▶ **Your task**
When you return the lines below, go from the first through the line with "(640, 454) = (563, 240): brown", keep them exact, and leave out every picture.

☆ ☆ ☆ ☆ ☆ ☆ ☆

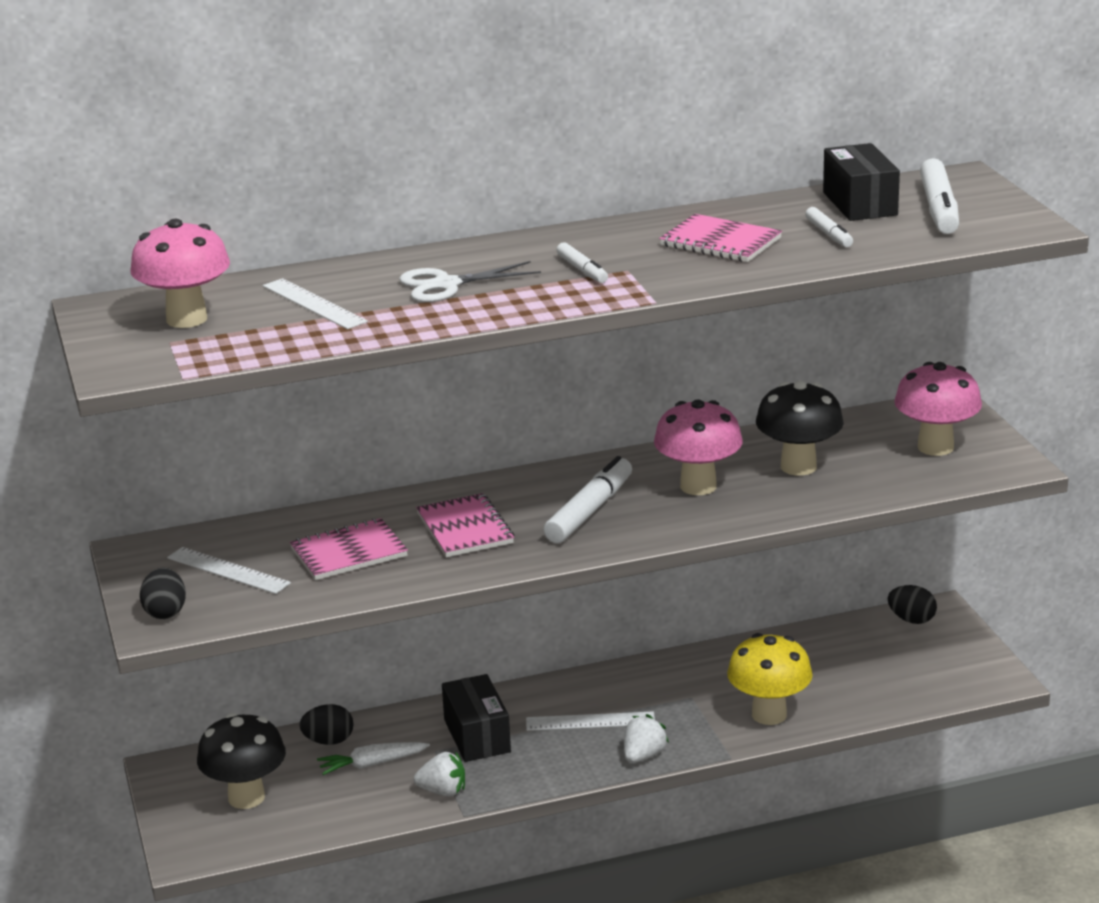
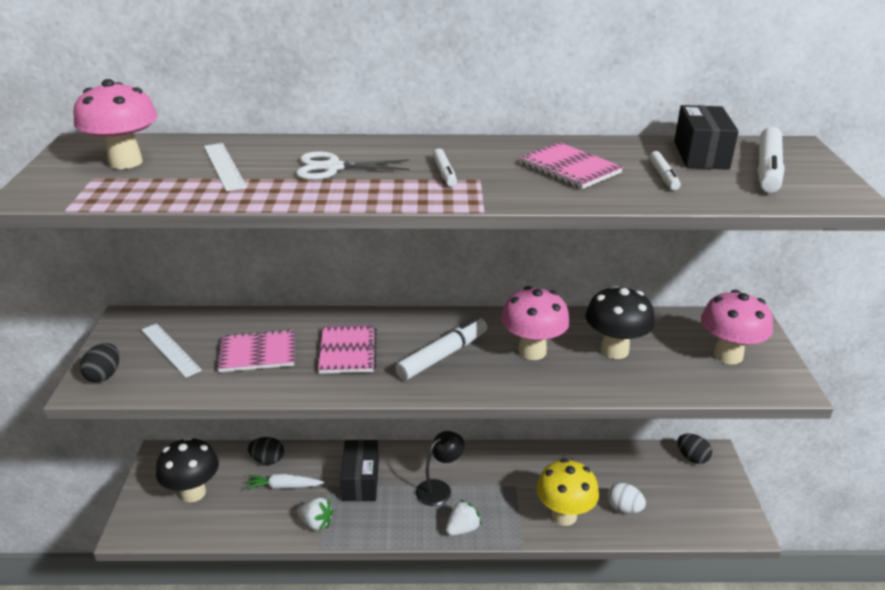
camera: 15 degrees right, 5 degrees up
(590, 721) = (439, 488): white ruler -> black lamp
(843, 691) = (624, 508): none -> white egg

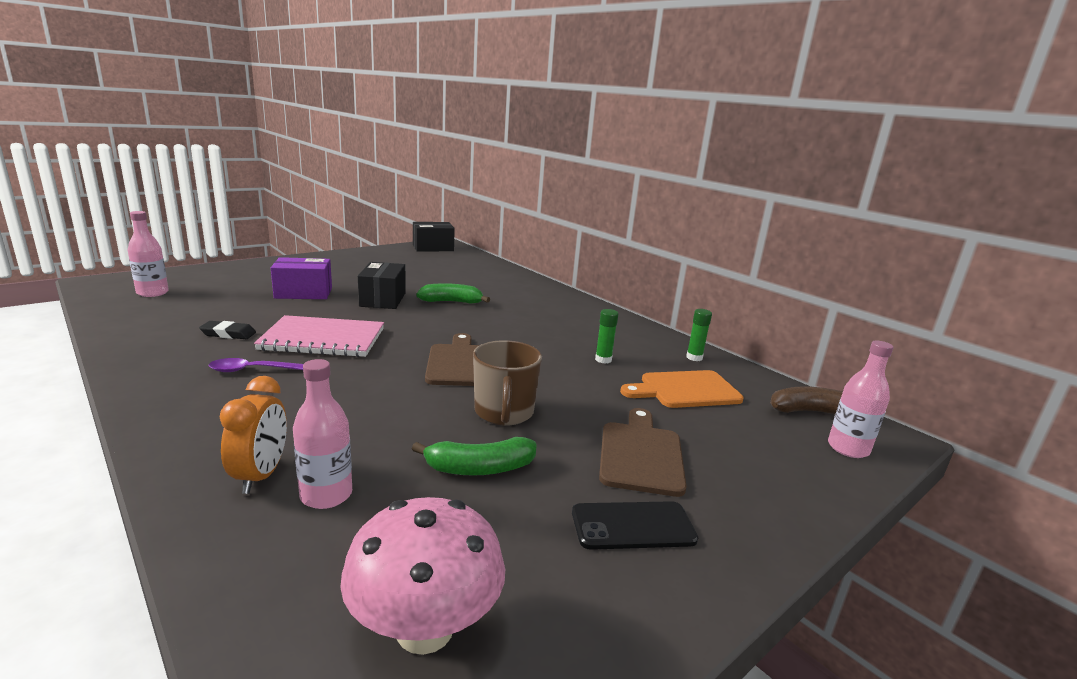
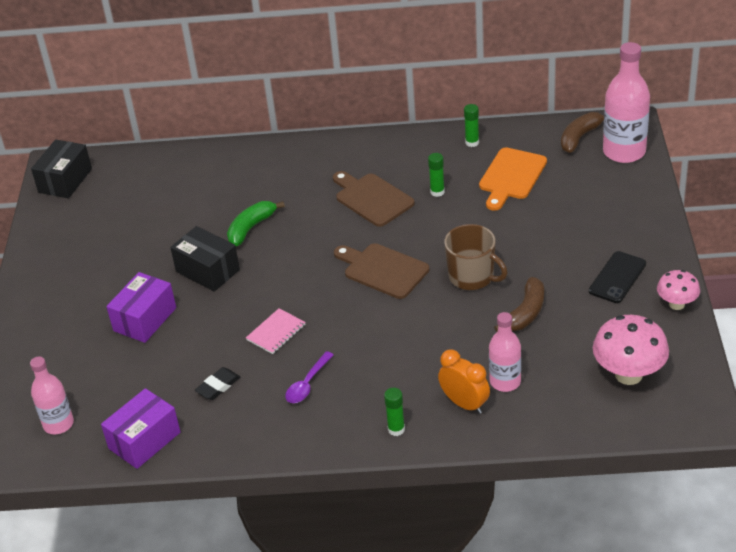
camera: 45 degrees left, 20 degrees up
(136, 323) = (144, 440): none -> purple box
(188, 440) = (396, 429): none -> green glue stick
(323, 339) = (276, 332): pink notebook -> pink notebook, size x0.52
(479, 468) = (526, 313): green banana -> brown banana
(640, 454) = (563, 240): brown cutting board -> brown cutting board (372, 198)
(654, 622) = (676, 304): none -> pink mushroom
(848, 448) = (624, 152): pink bottle -> pink bottle, size x1.60

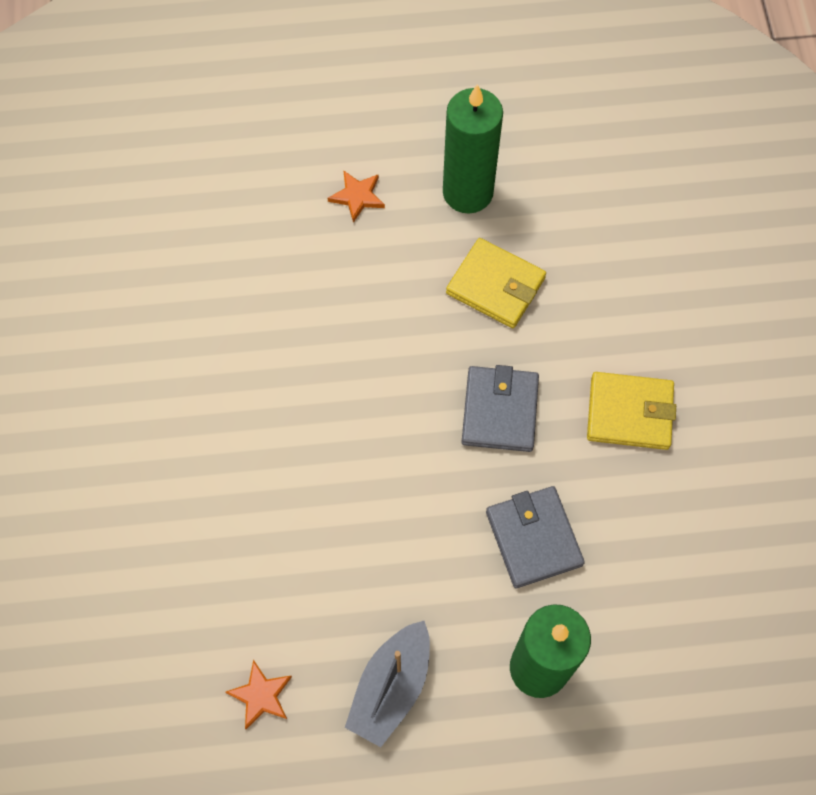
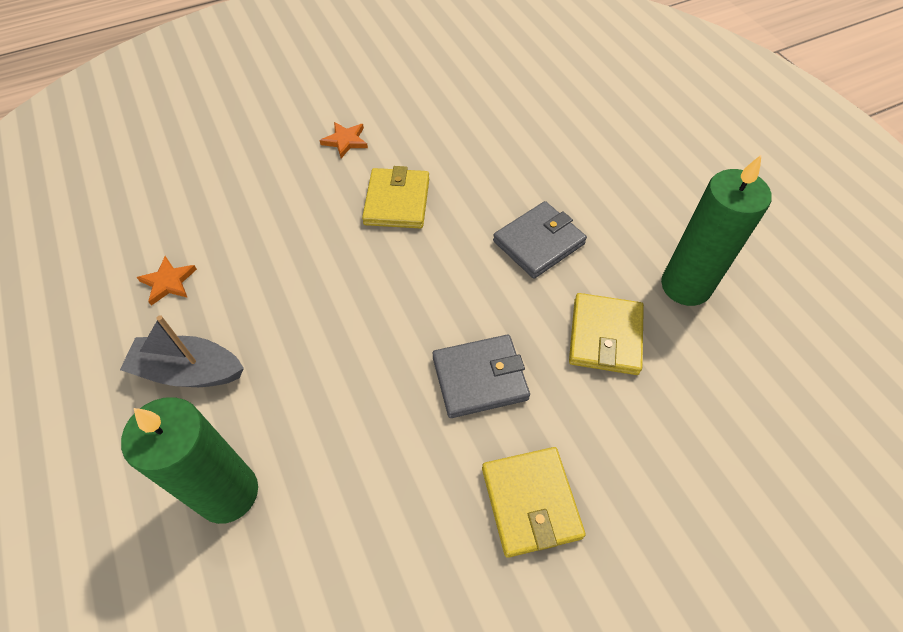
camera: 70 degrees right, 10 degrees down
(246, 418) = (397, 201): none -> yellow wallet
(357, 196) = (628, 210): orange star -> orange star (345, 141)
(533, 538) = (360, 448): grey wallet -> grey wallet (539, 242)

☆ ☆ ☆ ☆ ☆ ☆ ☆

▶ **Reply**
camera: 15 degrees right, 5 degrees up
(590, 721) = (439, 488): white ruler -> black lamp
(843, 691) = (624, 508): none -> white egg

camera: 45 degrees left, 20 degrees up
(136, 323) = (144, 440): none -> purple box
(188, 440) = (396, 429): none -> green glue stick
(323, 339) = (276, 332): pink notebook -> pink notebook, size x0.52
(479, 468) = (526, 313): green banana -> brown banana
(640, 454) = (563, 240): brown cutting board -> brown cutting board (372, 198)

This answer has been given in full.